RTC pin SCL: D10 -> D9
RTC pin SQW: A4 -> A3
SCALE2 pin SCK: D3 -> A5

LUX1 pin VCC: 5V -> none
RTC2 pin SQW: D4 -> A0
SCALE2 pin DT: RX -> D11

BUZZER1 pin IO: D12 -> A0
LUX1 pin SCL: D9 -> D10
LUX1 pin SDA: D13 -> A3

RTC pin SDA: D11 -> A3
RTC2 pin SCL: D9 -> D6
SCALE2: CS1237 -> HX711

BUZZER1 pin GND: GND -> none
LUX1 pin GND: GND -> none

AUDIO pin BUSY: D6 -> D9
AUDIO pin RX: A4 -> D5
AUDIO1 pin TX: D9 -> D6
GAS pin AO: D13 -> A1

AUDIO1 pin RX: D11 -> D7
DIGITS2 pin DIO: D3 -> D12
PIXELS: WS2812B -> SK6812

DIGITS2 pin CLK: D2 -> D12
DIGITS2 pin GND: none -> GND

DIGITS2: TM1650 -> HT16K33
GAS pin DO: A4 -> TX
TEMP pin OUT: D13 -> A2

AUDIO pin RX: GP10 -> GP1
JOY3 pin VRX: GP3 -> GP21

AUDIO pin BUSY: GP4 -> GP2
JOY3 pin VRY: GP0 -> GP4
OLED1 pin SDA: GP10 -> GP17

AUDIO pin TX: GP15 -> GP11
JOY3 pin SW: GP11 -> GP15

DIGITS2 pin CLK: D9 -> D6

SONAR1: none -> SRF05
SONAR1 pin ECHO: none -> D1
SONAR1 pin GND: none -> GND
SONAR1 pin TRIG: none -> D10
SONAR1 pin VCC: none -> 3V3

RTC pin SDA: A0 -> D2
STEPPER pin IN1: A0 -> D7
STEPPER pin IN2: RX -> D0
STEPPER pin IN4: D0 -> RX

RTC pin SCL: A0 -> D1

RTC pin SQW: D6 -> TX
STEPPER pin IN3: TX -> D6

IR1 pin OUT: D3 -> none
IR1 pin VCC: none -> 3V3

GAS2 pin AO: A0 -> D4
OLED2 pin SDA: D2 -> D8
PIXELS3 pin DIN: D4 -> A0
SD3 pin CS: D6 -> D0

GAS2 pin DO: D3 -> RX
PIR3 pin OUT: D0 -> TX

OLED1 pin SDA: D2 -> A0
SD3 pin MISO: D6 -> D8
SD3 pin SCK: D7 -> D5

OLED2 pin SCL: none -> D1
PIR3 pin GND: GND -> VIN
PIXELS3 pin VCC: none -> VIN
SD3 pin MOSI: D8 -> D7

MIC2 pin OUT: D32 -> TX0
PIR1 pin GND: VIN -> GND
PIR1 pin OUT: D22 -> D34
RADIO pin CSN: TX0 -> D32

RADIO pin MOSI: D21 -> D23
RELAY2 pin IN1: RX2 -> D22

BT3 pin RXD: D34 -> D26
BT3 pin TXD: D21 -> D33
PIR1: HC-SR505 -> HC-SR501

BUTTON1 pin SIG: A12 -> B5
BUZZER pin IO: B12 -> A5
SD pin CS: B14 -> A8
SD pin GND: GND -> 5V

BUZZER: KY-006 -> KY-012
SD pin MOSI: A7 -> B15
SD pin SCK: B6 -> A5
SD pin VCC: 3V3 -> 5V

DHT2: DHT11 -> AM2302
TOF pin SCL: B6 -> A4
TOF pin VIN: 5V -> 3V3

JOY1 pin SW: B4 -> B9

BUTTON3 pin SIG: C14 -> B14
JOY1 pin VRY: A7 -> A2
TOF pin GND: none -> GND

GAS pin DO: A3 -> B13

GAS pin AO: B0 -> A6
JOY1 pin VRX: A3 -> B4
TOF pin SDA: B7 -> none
________________
## About this exercise
Repeat, exactly and only, the lines from the beginning of the material through the line that contains "SONAR1 pin VCC: none -> 3V3".

## Your solution
RTC pin SCL: D10 -> D9
RTC pin SQW: A4 -> A3
SCALE2 pin SCK: D3 -> A5

LUX1 pin VCC: 5V -> none
RTC2 pin SQW: D4 -> A0
SCALE2 pin DT: RX -> D11

BUZZER1 pin IO: D12 -> A0
LUX1 pin SCL: D9 -> D10
LUX1 pin SDA: D13 -> A3

RTC pin SDA: D11 -> A3
RTC2 pin SCL: D9 -> D6
SCALE2: CS1237 -> HX711

BUZZER1 pin GND: GND -> none
LUX1 pin GND: GND -> none

AUDIO pin BUSY: D6 -> D9
AUDIO pin RX: A4 -> D5
AUDIO1 pin TX: D9 -> D6
GAS pin AO: D13 -> A1

AUDIO1 pin RX: D11 -> D7
DIGITS2 pin DIO: D3 -> D12
PIXELS: WS2812B -> SK6812

DIGITS2 pin CLK: D2 -> D12
DIGITS2 pin GND: none -> GND

DIGITS2: TM1650 -> HT16K33
GAS pin DO: A4 -> TX
TEMP pin OUT: D13 -> A2

AUDIO pin RX: GP10 -> GP1
JOY3 pin VRX: GP3 -> GP21

AUDIO pin BUSY: GP4 -> GP2
JOY3 pin VRY: GP0 -> GP4
OLED1 pin SDA: GP10 -> GP17

AUDIO pin TX: GP15 -> GP11
JOY3 pin SW: GP11 -> GP15

DIGITS2 pin CLK: D9 -> D6

SONAR1: none -> SRF05
SONAR1 pin ECHO: none -> D1
SONAR1 pin GND: none -> GND
SONAR1 pin TRIG: none -> D10
SONAR1 pin VCC: none -> 3V3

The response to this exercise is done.